-- begin Data excerpts --

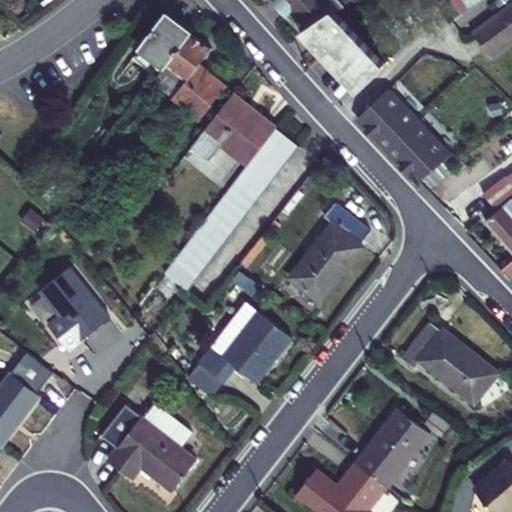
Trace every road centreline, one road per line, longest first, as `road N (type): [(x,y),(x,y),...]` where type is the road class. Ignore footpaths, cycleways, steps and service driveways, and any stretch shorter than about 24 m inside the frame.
road 1 (residential): [(439,234),(217,511)]
road 2 (residential): [(222,0),(439,234)]
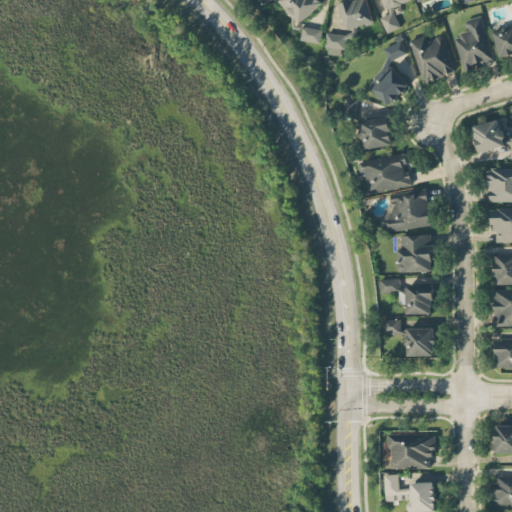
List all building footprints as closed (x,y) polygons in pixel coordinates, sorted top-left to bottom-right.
[(297,24),(322,2),(321,0),(277,0),(277,1),(297,24)] [(350,0),(339,3),(346,29),(374,21),(367,0),(350,0)] [(382,0),(388,13),(380,16),(386,32),(400,26),(391,7),(408,0),(382,0)] [(499,57),(511,53),(511,2),(510,3),(511,11),(511,24),(493,29),(499,57)] [(494,59),(483,14),(464,19),(468,31),(454,35),(462,67),(494,59)] [(301,40),(320,42),(322,28),(302,26),(301,40)] [(345,34),(327,32),(325,53),(342,54),(345,34)] [(422,81),(454,72),(443,35),(427,40),(425,34),(410,39),(422,81)] [(383,47),(388,60),(370,81),(374,90),(389,105),(409,84),(392,68),(390,62),(394,58),(407,52),(402,39),(383,47)] [(358,98),(346,96),(342,113),(354,116),(358,98)] [(364,148),(393,143),(388,115),(359,120),(364,148)] [(474,122),(476,149),(509,147),(509,157),(511,156),(511,138),(502,139),(501,120),(474,122)] [(366,193),(410,185),(405,162),(407,162),(405,152),(360,161),(363,181),(366,193)] [(511,166),(488,167),(489,201),(511,200),(511,166)] [(387,192),(390,217),(380,218),(381,230),(430,226),(426,188),(387,192)] [(493,241),(511,241),(511,207),(493,207),(493,241)] [(401,234),(402,248),(398,249),(398,271),(433,270),(432,233),(401,234)] [(380,278),(380,291),(400,291),(399,277),(380,278)] [(406,285),(406,313),(433,312),(432,285),(406,285)] [(511,324),(511,288),(494,289),(495,325),(511,324)] [(403,318),(384,319),(384,333),(403,332),(403,318)] [(435,327),(407,327),(407,354),(435,355),(435,327)] [(511,337),(495,339),(495,367),(511,366),(511,337)] [(511,424),(495,424),(495,451),(511,451),(511,424)] [(391,468),(434,467),(433,433),(387,434),(387,446),(391,446),(391,468)] [(385,500),(407,499),(408,511),(436,510),(434,481),(411,482),(411,487),(399,488),(398,473),(384,474),(385,500)] [(511,475),(495,475),(495,503),(511,503),(511,475)]
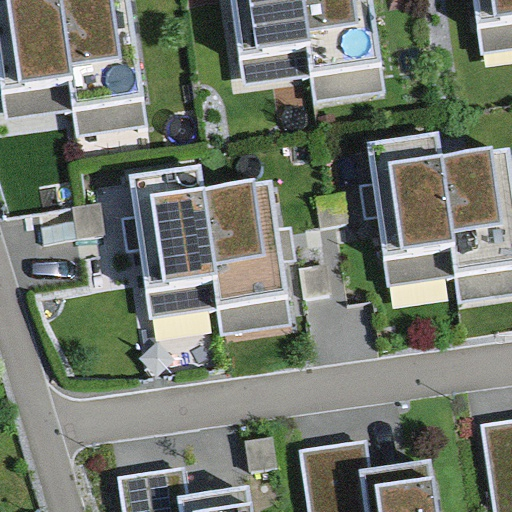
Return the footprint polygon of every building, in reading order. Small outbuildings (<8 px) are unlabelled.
[(0,0),(0,76),(6,120),(71,112),(74,138),(145,128),(127,0),(0,0)] [(233,0),(246,92),(315,83),(317,100),(384,91),(371,0),(233,0)] [(511,0),(470,0),(478,53),(511,48),(511,0)] [(433,142),(365,152),(384,291),(452,281),(455,307),(511,298),(511,161),(437,172),(433,142)] [(196,176),(127,187),(147,321),(212,311),(217,342),(296,331),(274,189),(199,200),(196,176)] [(511,511),(511,425),(480,430),(491,511),(511,511)] [(274,444),(245,448),(249,475),(278,471),(274,444)] [(432,511),(426,472),(370,480),(365,449),(300,459),(308,511),(432,511)] [(248,511),(246,498),(190,507),(185,475),(118,485),(122,511),(248,511)]
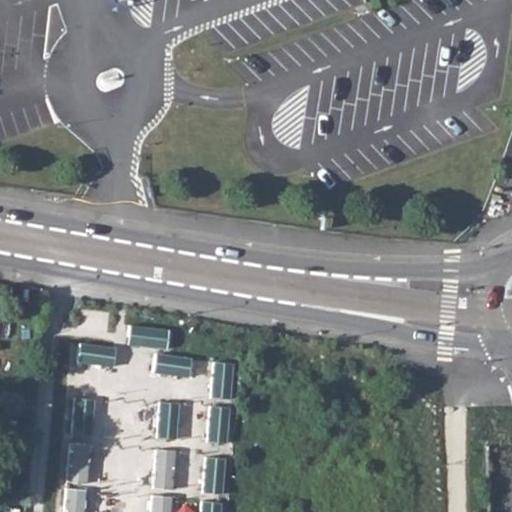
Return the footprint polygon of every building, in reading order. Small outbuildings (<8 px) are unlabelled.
[(109,0),(113,9),(137,0),(109,0)] [(129,326),(127,346),(165,349),(167,329),(129,326)] [(76,343),(75,362),(110,366),(112,347),(76,343)] [(188,358),(154,355),(152,372),(186,375),(188,358)] [(209,397),(228,399),(232,361),(213,360),(209,397)] [(72,433),(91,435),(94,397),(75,396),(72,433)] [(156,438),(174,439),(178,402),(159,400),(156,438)] [(207,441),(226,442),(230,405),(211,403),(207,441)] [(65,480),(84,482),(87,444),(68,442),(65,480)] [(151,486),(170,487),(173,450),(154,448),(151,486)] [(200,493),(219,494),(222,457),(203,455),(200,493)] [(62,511),(81,511),(83,491),(64,489),(62,511)] [(151,511),(170,511),(171,496),(153,495),(151,511)] [(200,511),(219,511),(220,501),(201,500),(200,511)]
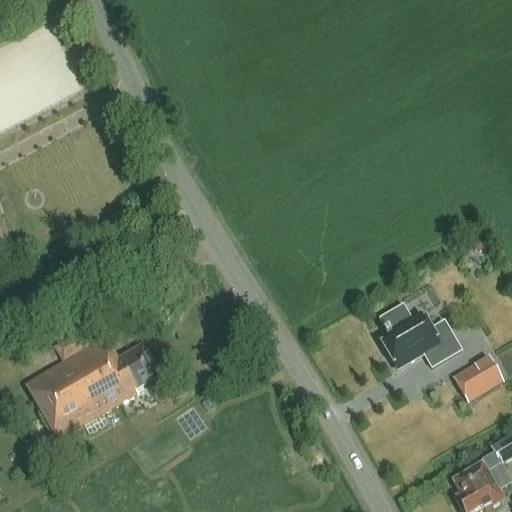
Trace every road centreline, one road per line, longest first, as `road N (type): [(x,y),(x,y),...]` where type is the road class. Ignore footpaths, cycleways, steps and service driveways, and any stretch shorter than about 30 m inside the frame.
road 1 (tertiary): [(383,511),(185,198),(90,0)]
road 2 (track): [(195,213),(0,323)]
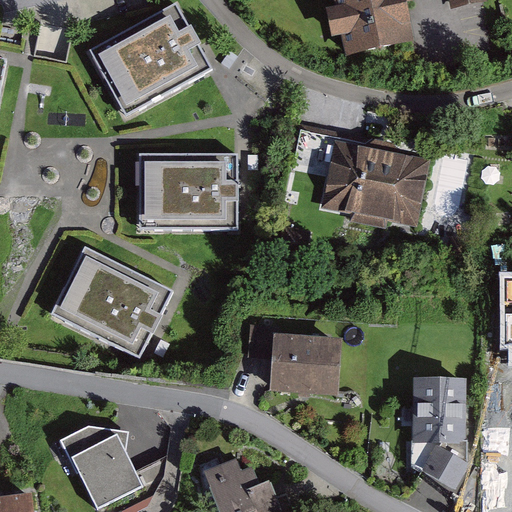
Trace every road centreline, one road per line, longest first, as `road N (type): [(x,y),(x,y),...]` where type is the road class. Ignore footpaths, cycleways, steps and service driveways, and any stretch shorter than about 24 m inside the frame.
road 1 (residential): [(391,511),(261,426),(197,404),(0,372)]
road 2 (residential): [(211,0),(276,62),(331,89),(441,103),(511,88)]
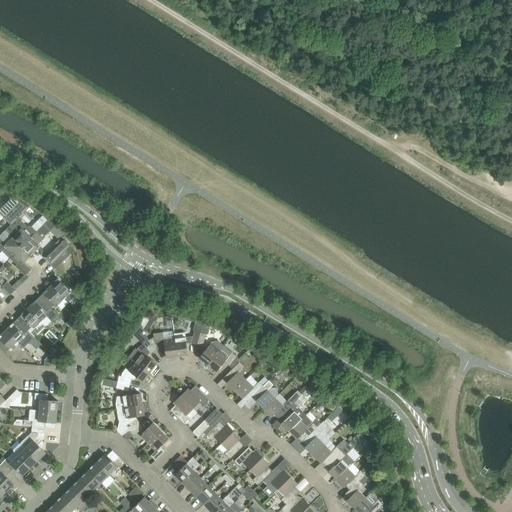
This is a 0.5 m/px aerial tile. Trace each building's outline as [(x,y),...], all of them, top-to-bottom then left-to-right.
[(0,214),(4,218),(21,201),(12,195),(10,197),(0,206),(0,214)] [(21,201),(4,218),(11,225),(14,228),(16,226),(20,230),(13,237),(22,246),(37,231),(47,221),(42,216),(32,226),(29,226),(28,227),(22,221),(22,220),(19,217),(29,207),(21,201)] [(37,231),(22,246),(31,255),(40,246),(38,245),(44,239),(40,235),(42,233),(43,234),(44,235),(51,228),(52,229),(55,227),(48,221),(47,221),(37,231)] [(0,248),(10,258),(22,246),(13,237),(6,244),(0,238),(0,248)] [(70,246),(62,238),(43,258),(50,265),(70,246)] [(10,258),(16,265),(15,266),(24,275),(19,281),(22,284),(29,277),(26,275),(31,270),(24,262),(31,255),(22,246),(10,258)] [(70,246),(50,265),(55,270),(70,255),(66,250),(70,246)] [(58,279),(51,286),(64,299),(68,303),(75,296),(60,281),(58,279)] [(2,287),(10,295),(15,290),(7,282),(2,287)] [(39,297),(50,309),(55,305),(56,306),(64,299),(51,286),(39,297)] [(39,297),(28,308),(41,322),(46,316),(51,322),(57,315),(50,309),(39,297)] [(17,320),(34,338),(46,326),(41,322),(28,308),(17,320)] [(142,319),(139,324),(143,330),(149,320),(150,317),(145,314),(142,319)] [(61,324),(64,322),(57,316),(55,318),(61,324)] [(65,324),(70,329),(74,323),(70,319),(65,324)] [(17,320),(5,331),(18,344),(23,349),(34,338),(17,320)] [(49,330),(44,334),(54,344),(59,340),(49,330)] [(0,335),(0,348),(5,354),(9,349),(11,351),(18,344),(5,331),(0,335)] [(154,337),(149,340),(155,351),(161,348),(164,346),(166,358),(177,357),(174,334),(173,331),(153,333),(154,337)] [(197,345),(200,333),(194,331),(191,343),(197,345)] [(185,333),(174,334),(177,357),(188,355),(186,343),(186,338),(185,333)] [(206,334),(200,333),(197,345),(203,347),(206,334)] [(150,354),(155,351),(149,340),(143,343),(150,354)] [(212,341),(199,358),(208,365),(223,346),(217,341),(212,341)] [(229,366),(231,368),(239,360),(237,356),(223,346),(208,365),(217,372),(224,362),(229,366)] [(135,349),(128,357),(135,362),(150,373),(156,364),(146,357),(142,354),(136,349),(135,349)] [(45,360),(44,366),(50,367),(55,358),(52,355),(51,354),(45,360)] [(239,362),(239,360),(231,368),(233,369),(225,376),(229,380),(227,383),(235,391),(246,380),(238,373),(244,367),(239,362)] [(118,382),(117,382),(130,385),(131,379),(134,380),(136,377),(143,382),(150,373),(135,362),(130,370),(126,367),(122,373),(121,376),(119,376),(118,382)] [(249,400),(255,395),(263,387),(259,382),(257,383),(250,376),(246,380),(235,391),(243,399),(245,396),(249,400)] [(269,381),(273,385),(278,380),(274,376),(269,381)] [(263,387),(268,382),(263,377),(259,382),(263,387)] [(263,387),(255,395),(259,398),(256,401),(264,409),(275,398),(278,395),(277,388),(271,388),(273,385),(269,381),(268,382),(263,387)] [(128,391),(130,385),(117,382),(116,388),(128,391)] [(188,389),(181,396),(193,409),(200,402),(203,406),(209,400),(196,387),(195,386),(190,391),(188,389)] [(275,398),(264,409),(272,417),(275,415),(278,419),(298,399),(302,395),(297,391),(286,402),(282,406),(275,398)] [(117,409),(142,405),(140,394),(123,397),(117,398),(117,404),(117,408),(117,409)] [(322,399),(332,409),(334,406),(336,404),(326,394),(322,399)] [(197,412),(193,409),(181,396),(173,403),(176,405),(171,410),(172,411),(185,424),(197,412)] [(289,432),(306,415),(299,408),(302,404),(298,399),(278,419),(279,419),(280,417),(284,421),(281,424),(289,432)] [(40,400),(39,411),(57,412),(58,401),(48,400),(40,400)] [(129,431),(140,424),(137,419),(135,420),(135,417),(144,416),(142,405),(117,409),(119,422),(122,427),(120,429),(124,434),(129,431)] [(210,426),(211,426),(215,421),(223,414),(217,408),(205,420),(210,426)] [(22,426),(32,427),(45,428),(46,422),(56,423),(57,412),(39,411),(38,422),(22,420),(22,426)] [(306,415),(289,432),(297,440),(300,437),(304,441),(321,423),(317,419),(313,422),(306,415)] [(203,433),(210,426),(205,420),(192,432),(196,435),(198,438),(203,432),(203,433)] [(218,423),(215,421),(211,426),(210,426),(203,433),(211,441),(215,437),(221,444),(234,431),(227,424),(225,426),(220,421),(218,423)] [(321,423),(304,441),(307,445),(305,448),(313,456),(328,440),(336,433),(324,421),(321,423)] [(140,435),(148,443),(161,431),(153,423),(140,435)] [(144,430),(140,424),(129,431),(133,436),(144,430)] [(44,439),(44,434),(45,428),(32,427),(32,431),(20,443),(38,461),(46,453),(41,449),(43,447),(44,443),(42,441),(44,439)] [(168,439),(161,431),(148,443),(156,451),(151,456),(155,460),(164,452),(160,447),(168,439)] [(241,439),(234,431),(221,444),(227,450),(224,454),(230,460),(244,446),(239,441),(241,439)] [(361,432),(348,444),(352,449),(361,440),(358,437),(362,433),(361,433),(361,432)] [(323,461),(327,465),(348,444),(344,440),(335,448),(328,440),(313,456),(321,464),(323,461)] [(12,450),(18,456),(30,468),(38,461),(20,443),(12,450)] [(341,451),(327,465),(331,469),(328,471),(336,480),(352,464),(354,462),(347,454),(352,449),(348,444),(341,451)] [(244,463),(250,470),(263,457),(256,450),(254,452),(249,447),(235,461),(240,467),(244,463)] [(105,454),(97,462),(109,476),(118,467),(114,463),(115,461),(119,458),(112,451),(107,456),(105,454)] [(172,464),(175,466),(179,471),(175,475),(182,483),(194,471),(200,465),(193,457),(188,462),(181,455),(172,464)] [(10,463),(6,459),(4,457),(0,461),(0,462),(10,473),(15,469),(22,476),(30,468),(18,456),(10,463)] [(270,464),(263,457),(250,470),(256,476),(253,480),(258,485),(277,467),(276,467),(272,471),(268,467),(270,464)] [(10,473),(0,462),(0,470),(1,472),(0,473),(0,486),(6,492),(14,484),(6,477),(10,473)] [(97,462),(88,470),(101,484),(109,476),(97,462)] [(352,464),(336,480),(344,488),(347,485),(350,489),(351,489),(359,481),(365,475),(361,471),(360,470),(359,471),(352,464)] [(263,481),(268,487),(274,493),(291,477),(283,470),(281,472),(277,467),(258,485),(259,486),(263,481)] [(361,471),(365,475),(370,470),(366,467),(361,471)] [(88,470),(80,478),(93,491),(101,484),(88,470)] [(182,483),(189,490),(201,478),(194,471),(182,483)] [(286,505),(300,491),(296,486),(298,484),(291,477),(274,493),(286,505)] [(72,486),(85,499),(93,491),(80,478),(72,486)] [(208,486),(201,478),(189,490),(196,497),(208,486)] [(351,489),(345,494),(349,498),(346,501),(354,509),(365,498),(358,491),(364,485),(359,481),(351,489)] [(72,486),(64,494),(77,508),(81,511),(89,504),(85,499),(72,486)] [(144,493),(141,490),(137,486),(128,494),(135,502),(144,493)] [(196,497),(203,504),(215,493),(208,486),(196,497)] [(246,491),(249,494),(253,491),(248,486),(244,489),(246,491)] [(289,511),(291,511),(302,511),(310,505),(303,498),(301,500),(296,496),(300,491),(286,505),(282,509),(284,511),(289,511)] [(222,500),(215,493),(203,504),(211,511),(222,500)] [(365,498),(354,509),(357,511),(375,511),(383,505),(378,500),(371,493),(365,498)] [(64,494),(56,502),(65,511),(72,511),(77,508),(64,494)] [(210,511),(224,511),(234,503),(227,496),(222,500),(211,511),(210,511)] [(127,510),(132,505),(125,497),(120,502),(124,507),(127,510)] [(144,497),(133,508),(136,511),(144,511),(154,503),(150,499),(148,501),(144,497)] [(48,511),(49,511),(65,511),(56,502),(48,511)] [(144,511),(158,511),(156,509),(158,507),(154,503),(144,511)] [(234,503),(224,511),(239,511),(241,511),(241,510),(234,503)]
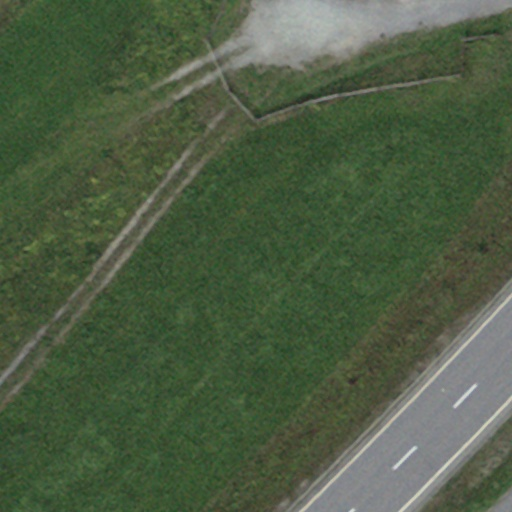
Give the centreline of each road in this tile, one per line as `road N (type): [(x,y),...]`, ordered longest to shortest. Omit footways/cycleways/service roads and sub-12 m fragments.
road 1 (track): [(0,396),(188,167),(309,0)]
road 2 (primary): [(511,353),(367,511)]
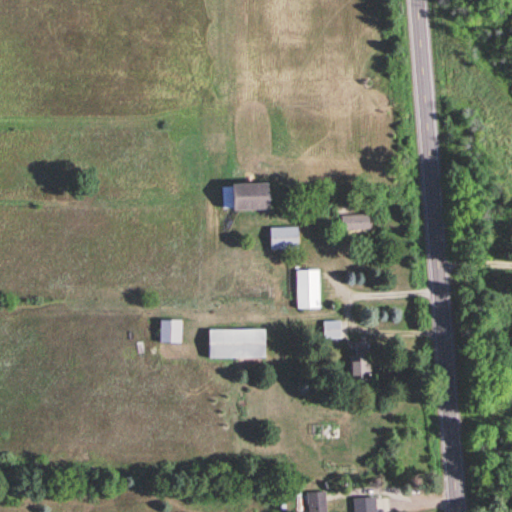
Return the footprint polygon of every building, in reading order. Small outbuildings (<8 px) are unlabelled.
[(266,182),(229,183),(230,208),(266,207),(266,182)] [(366,212),(339,213),(339,228),(367,227),(366,212)] [(296,224),(267,225),(268,245),(296,245),(296,224)] [(295,306),(318,306),(318,268),(295,268),(295,306)] [(157,340),(179,340),(179,318),(158,318),(157,340)] [(322,337),(339,336),(338,318),(321,319),(322,337)] [(262,327),(206,327),(207,355),(263,355),(262,327)] [(361,369),(366,369),(366,339),(350,340),(351,377),(362,377),(361,369)] [(306,511),(324,511),(323,489),(305,490),(306,511)] [(352,495),(352,511),(374,511),(374,495),(352,495)]
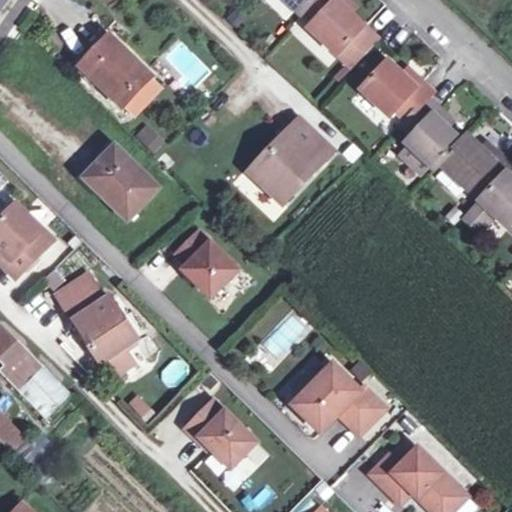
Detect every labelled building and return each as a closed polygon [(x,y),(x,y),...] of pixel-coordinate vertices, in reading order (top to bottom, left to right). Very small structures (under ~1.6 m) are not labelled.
[(284,0),(301,15),(303,12),(314,0),(284,0)] [(351,12),(337,0),(314,0),(303,12),(313,22),(308,28),(337,55),(353,70),(380,40),(365,26),(351,12)] [(356,7),(348,0),(337,0),(351,12),(356,7)] [(70,27),(60,33),(72,54),(82,48),(70,27)] [(80,67),(123,108),(125,106),(151,79),(153,77),(131,56),(128,60),(106,39),(80,67)] [(396,112),(407,122),(431,95),(434,93),(422,81),(422,82),(417,87),(404,75),(388,61),(361,90),(390,117),(396,112)] [(417,87),(422,82),(409,69),(404,75),(417,87)] [(125,106),(134,115),(160,89),(151,79),(125,106)] [(450,124),(437,111),(442,106),(431,95),(407,122),(404,125),(414,134),(409,140),(411,142),(435,165),(437,167),(440,163),(464,137),(450,124)] [(456,118),(442,106),(437,111),(450,124),(456,118)] [(333,152),(300,121),(270,153),(275,158),(256,178),(284,204),(333,152)] [(145,125),(134,137),(153,155),(165,143),(145,125)] [(496,160),(483,148),(468,134),(464,137),(440,163),(470,191),(471,191),(481,200),(508,172),(511,167),(511,164),(502,155),(496,160)] [(435,165),(411,142),(403,152),(426,174),(435,165)] [(496,160),(502,155),(489,142),(483,148),(496,160)] [(161,190),(117,147),(86,179),(130,222),(161,190)] [(511,175),(508,172),(481,200),(481,201),(465,218),(481,232),(496,216),(509,228),(511,224),(511,175)] [(7,256),(0,263),(17,278),(52,242),(16,206),(0,222),(0,248),(1,249),(7,256)] [(200,233),(178,255),(188,266),(184,270),(212,298),(239,271),(200,233)] [(138,339),(110,297),(105,301),(88,276),(58,296),(102,363),(106,360),(125,348),(138,339)] [(19,388),(40,367),(0,325),(0,357),(8,366),(3,371),(19,388)] [(125,348),(106,360),(118,377),(136,365),(125,348)] [(158,373),(169,389),(192,373),(181,357),(158,373)] [(365,387),(362,391),(335,364),(294,405),(322,433),(344,411),(351,418),(347,422),(361,436),(387,409),(365,387)] [(47,417),(69,396),(40,367),(19,388),(47,417)] [(127,404),(144,422),(154,413),(137,395),(127,404)] [(214,402),(187,430),(199,442),(202,439),(232,469),(257,443),(226,412),(226,413),(214,402)] [(0,436),(12,449),(24,438),(0,412),(0,436)] [(39,468),(54,457),(37,433),(26,441),(35,454),(31,457),(39,468)] [(454,511),(469,497),(419,448),(401,466),(390,456),(371,475),(401,504),(412,493),(419,499),(423,495),(440,511),(454,511)] [(440,511),(423,495),(419,499),(431,511),(440,511)]
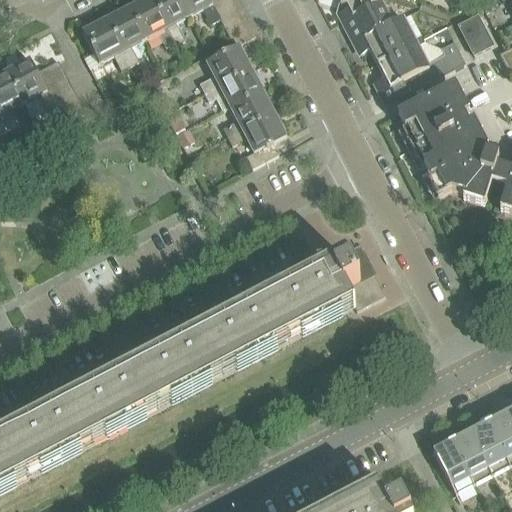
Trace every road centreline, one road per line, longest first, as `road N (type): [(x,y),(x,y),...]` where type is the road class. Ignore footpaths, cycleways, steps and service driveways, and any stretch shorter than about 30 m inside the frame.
road 1 (residential): [(0,351),(361,158)]
road 2 (tertiary): [(210,511),(475,371)]
road 3 (residential): [(475,371),(361,158)]
road 4 (residential): [(361,158),(277,0)]
road 5 (residential): [(46,2),(106,120)]
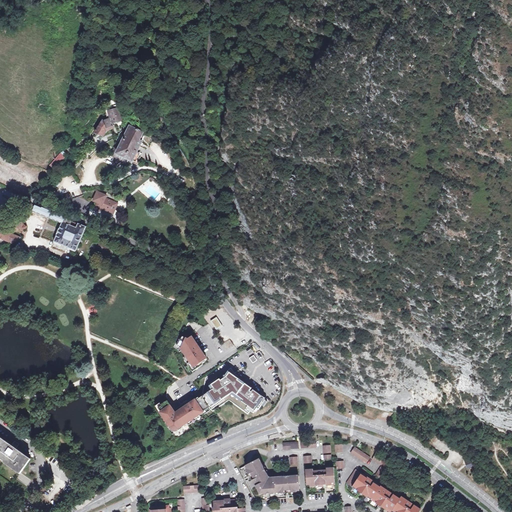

-- end Data excerpts --

* **Exercise prompt**
Quote the data from the line with "Give the centreline" up to and including the line with "road 2 (primary): [(511,353),(367,511)]".

* **Response to the exercise**
Give the centreline of each road in this tile, one per line as `road N (type): [(x,y),...]`, ordered longest to shortest. Omit footways/cycleways/service roads and sub-12 m fragments.
road 1 (track): [(0,396),(188,167),(309,0)]
road 2 (primary): [(511,353),(367,511)]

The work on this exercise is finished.